Give back exactly the lines of the entries below from the line with "Someone carried the ROYAL" to the line with "Someone took away the RED STAR at <270,284>.", inclusive, and only those.

* **DATASET EXTRACT**:
★ ★ ★

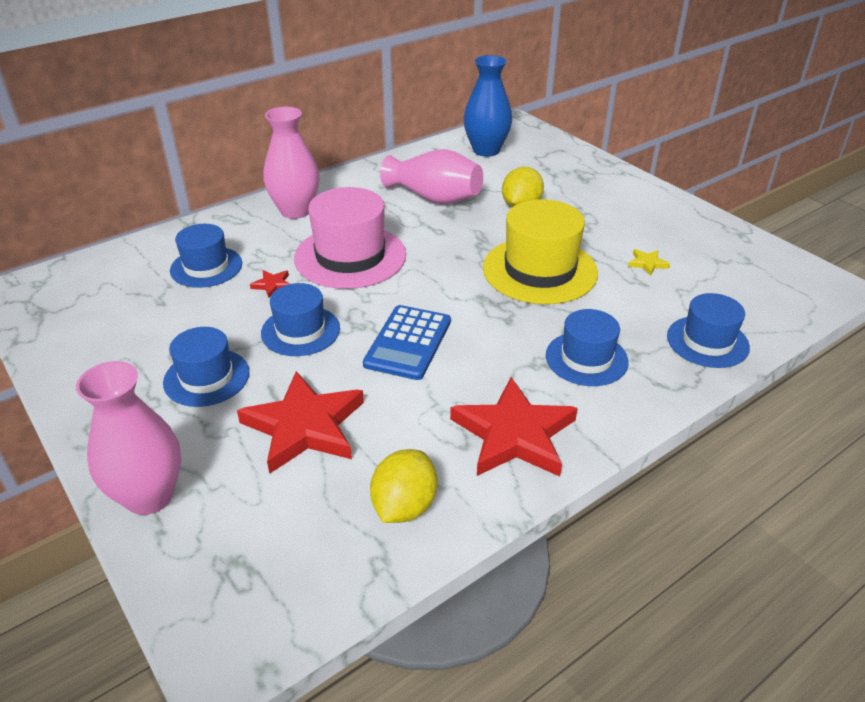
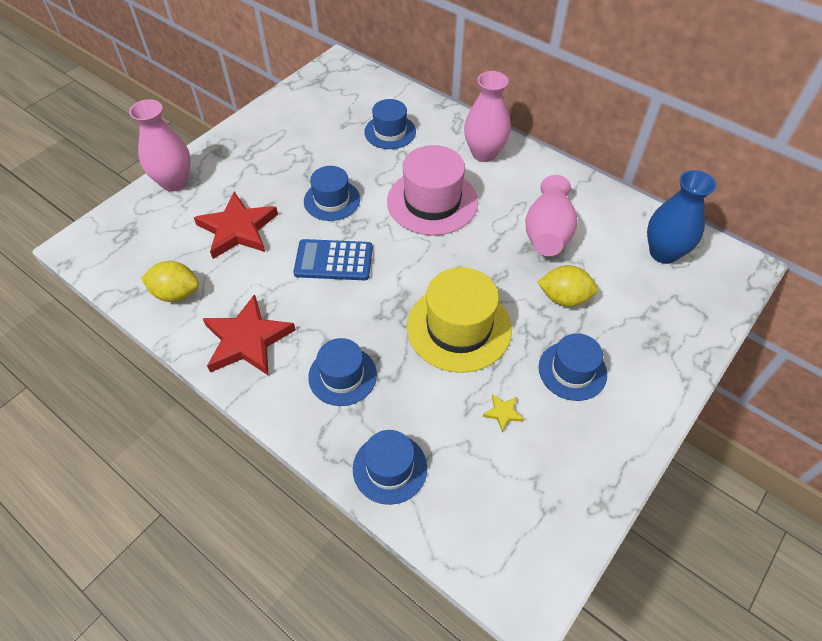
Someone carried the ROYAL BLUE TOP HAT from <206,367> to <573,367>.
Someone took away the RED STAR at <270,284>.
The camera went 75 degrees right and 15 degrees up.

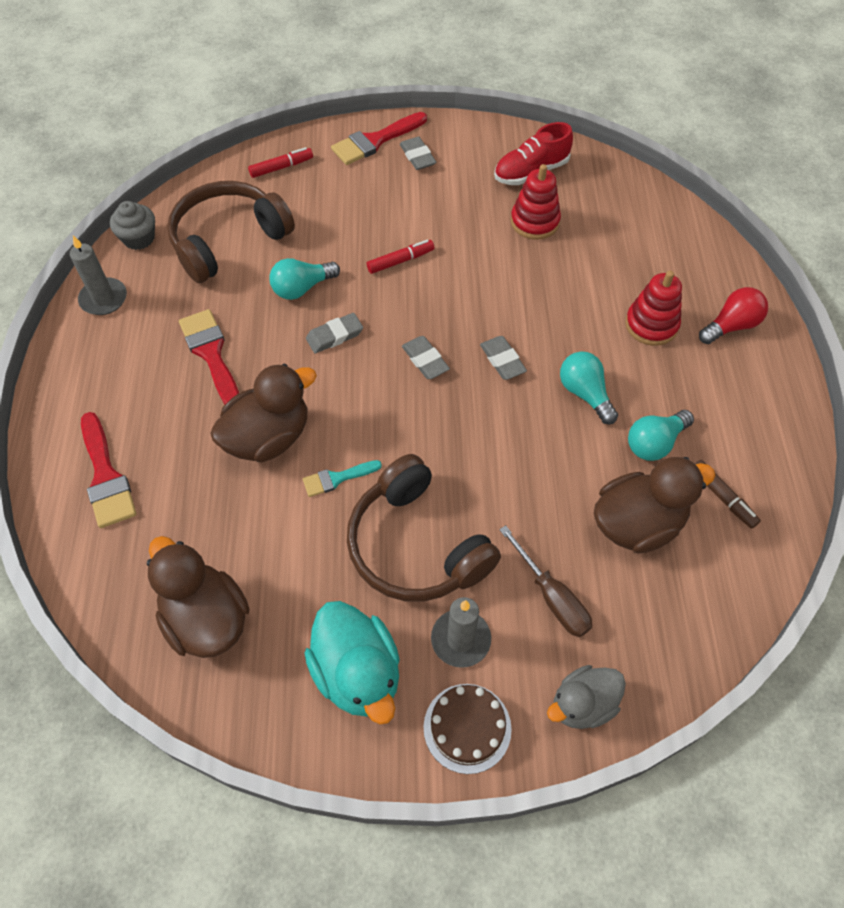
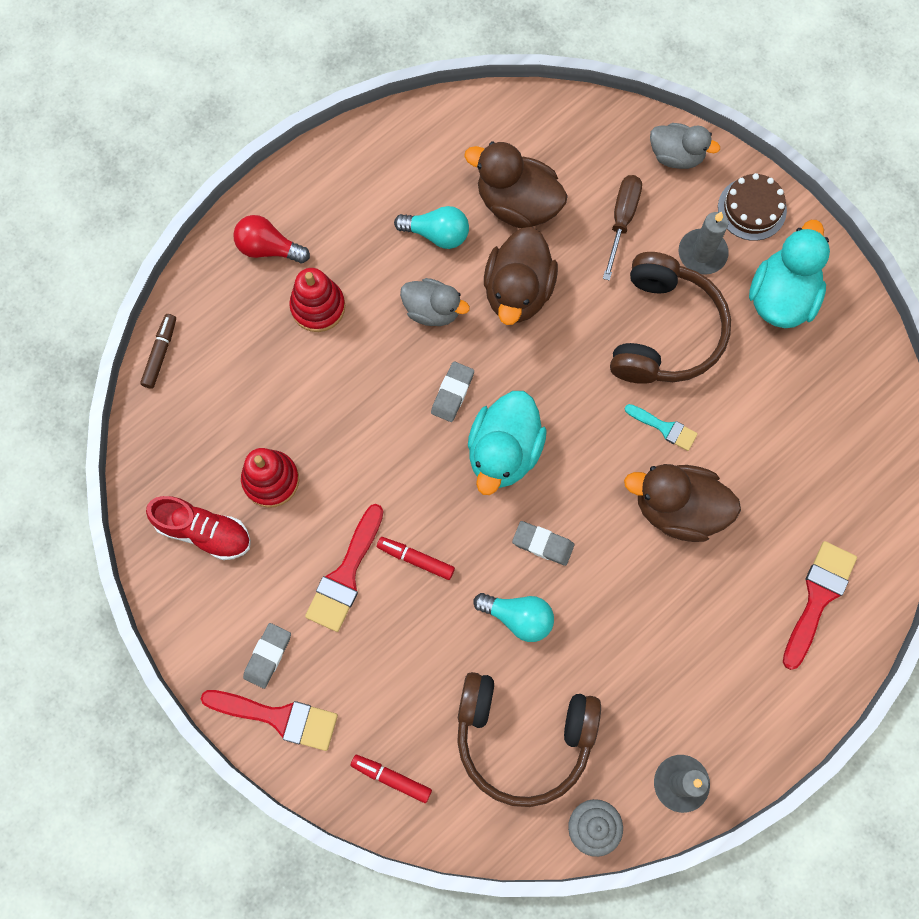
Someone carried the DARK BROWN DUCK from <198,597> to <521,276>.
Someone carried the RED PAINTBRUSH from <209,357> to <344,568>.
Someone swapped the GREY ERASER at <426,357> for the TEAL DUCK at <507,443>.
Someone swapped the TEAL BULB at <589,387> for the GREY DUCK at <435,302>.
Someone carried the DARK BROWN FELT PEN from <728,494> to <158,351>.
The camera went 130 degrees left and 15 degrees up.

★ ★ ★

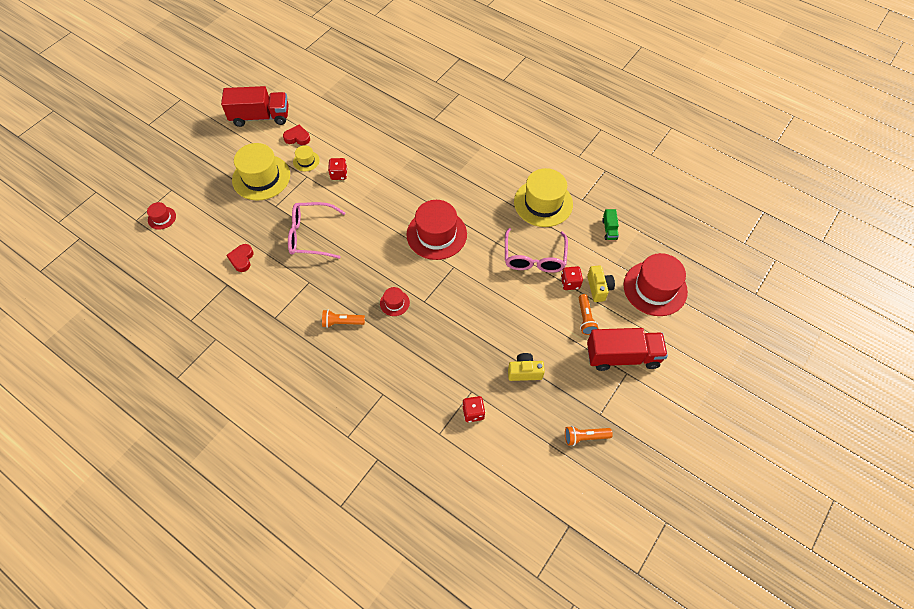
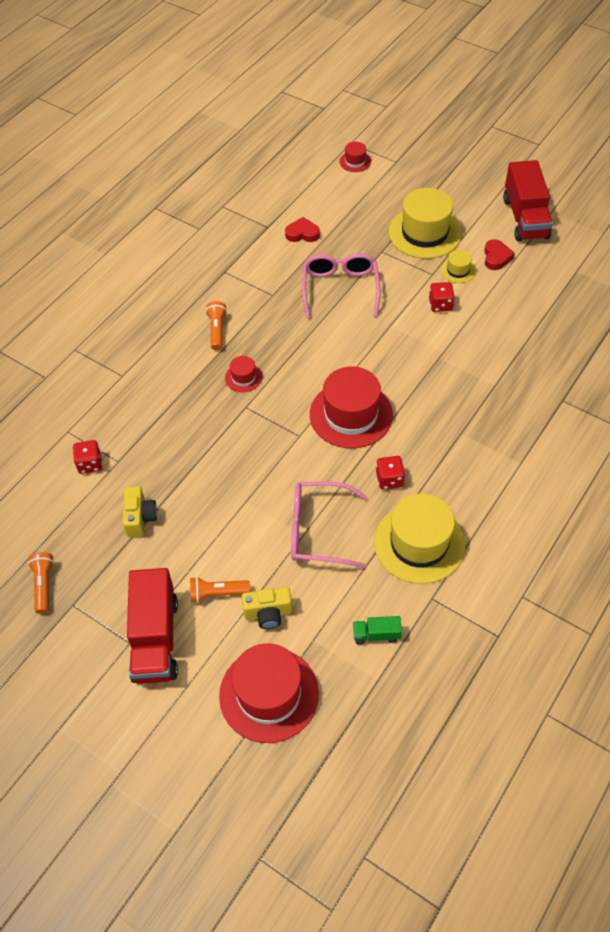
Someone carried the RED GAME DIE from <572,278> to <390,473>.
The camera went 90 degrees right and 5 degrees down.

★ ★ ★

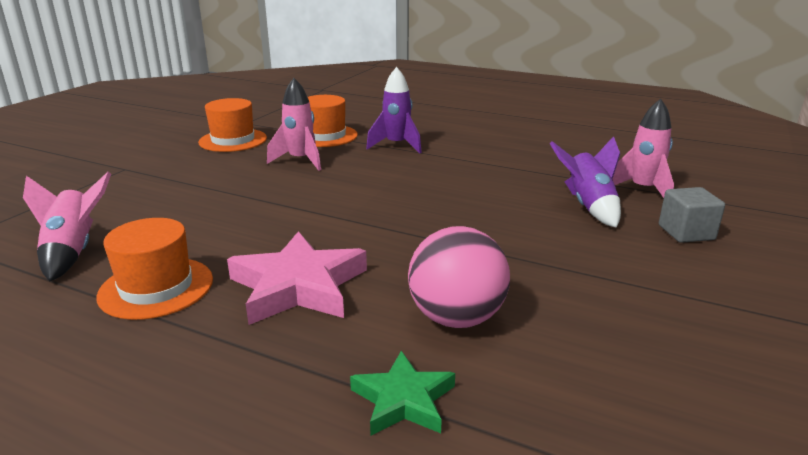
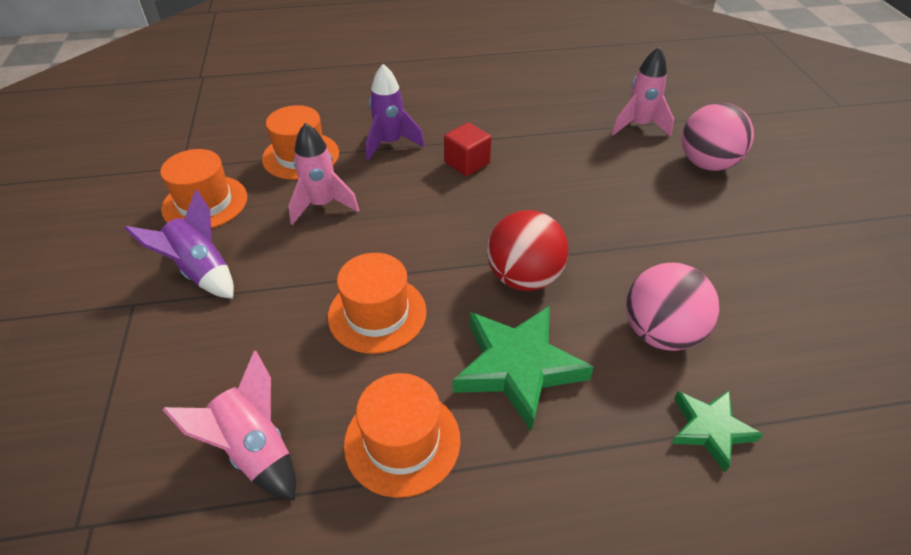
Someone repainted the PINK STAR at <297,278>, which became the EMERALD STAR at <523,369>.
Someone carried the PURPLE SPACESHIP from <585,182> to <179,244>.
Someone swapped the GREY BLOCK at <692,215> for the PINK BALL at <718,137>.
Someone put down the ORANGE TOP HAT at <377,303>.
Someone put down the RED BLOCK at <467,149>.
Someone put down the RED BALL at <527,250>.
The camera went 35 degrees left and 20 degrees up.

★ ★ ★

* **ANSWER TO THE PROBLEM**:
Someone carried the ROYAL BLUE TOP HAT from <206,367> to <573,367>.
Someone took away the RED STAR at <270,284>.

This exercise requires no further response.